> Records for this task:
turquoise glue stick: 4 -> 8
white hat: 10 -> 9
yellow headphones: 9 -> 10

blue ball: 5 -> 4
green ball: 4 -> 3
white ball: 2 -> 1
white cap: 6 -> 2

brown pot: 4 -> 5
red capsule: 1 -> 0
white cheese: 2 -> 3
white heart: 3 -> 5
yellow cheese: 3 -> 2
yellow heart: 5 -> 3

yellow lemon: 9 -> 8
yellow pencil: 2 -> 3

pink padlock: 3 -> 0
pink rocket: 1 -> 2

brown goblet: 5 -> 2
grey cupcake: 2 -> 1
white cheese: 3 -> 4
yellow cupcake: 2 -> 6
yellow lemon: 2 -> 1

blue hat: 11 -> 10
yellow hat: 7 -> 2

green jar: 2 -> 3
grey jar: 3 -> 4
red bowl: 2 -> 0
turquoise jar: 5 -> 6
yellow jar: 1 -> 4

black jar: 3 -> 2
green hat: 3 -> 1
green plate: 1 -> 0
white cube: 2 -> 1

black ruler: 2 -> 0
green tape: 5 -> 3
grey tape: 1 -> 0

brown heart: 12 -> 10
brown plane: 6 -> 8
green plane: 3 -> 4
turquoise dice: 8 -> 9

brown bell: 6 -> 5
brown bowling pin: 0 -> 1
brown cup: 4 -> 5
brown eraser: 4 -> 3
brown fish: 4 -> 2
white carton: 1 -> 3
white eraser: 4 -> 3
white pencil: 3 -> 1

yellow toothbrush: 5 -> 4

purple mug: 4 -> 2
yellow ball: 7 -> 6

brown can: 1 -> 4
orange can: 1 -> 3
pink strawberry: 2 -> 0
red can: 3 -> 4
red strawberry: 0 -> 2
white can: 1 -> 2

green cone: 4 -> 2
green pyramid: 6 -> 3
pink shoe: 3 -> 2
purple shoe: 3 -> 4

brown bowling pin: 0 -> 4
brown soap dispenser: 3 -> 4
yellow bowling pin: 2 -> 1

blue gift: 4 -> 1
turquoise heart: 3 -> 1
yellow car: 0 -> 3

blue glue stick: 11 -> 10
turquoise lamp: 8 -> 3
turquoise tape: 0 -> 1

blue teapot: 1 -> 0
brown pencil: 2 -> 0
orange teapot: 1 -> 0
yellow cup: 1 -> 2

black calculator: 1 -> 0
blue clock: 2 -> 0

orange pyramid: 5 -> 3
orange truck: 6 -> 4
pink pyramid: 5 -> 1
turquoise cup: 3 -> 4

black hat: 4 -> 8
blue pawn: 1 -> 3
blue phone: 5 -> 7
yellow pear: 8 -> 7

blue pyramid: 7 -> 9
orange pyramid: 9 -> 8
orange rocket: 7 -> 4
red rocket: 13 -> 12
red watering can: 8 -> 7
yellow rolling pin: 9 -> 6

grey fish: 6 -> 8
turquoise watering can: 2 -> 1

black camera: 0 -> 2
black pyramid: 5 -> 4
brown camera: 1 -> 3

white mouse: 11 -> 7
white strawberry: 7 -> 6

> Assignment:
Lines containing the word "blue" are to be tallied across the entries above; give only the resulting count.

> Completed exercise:
9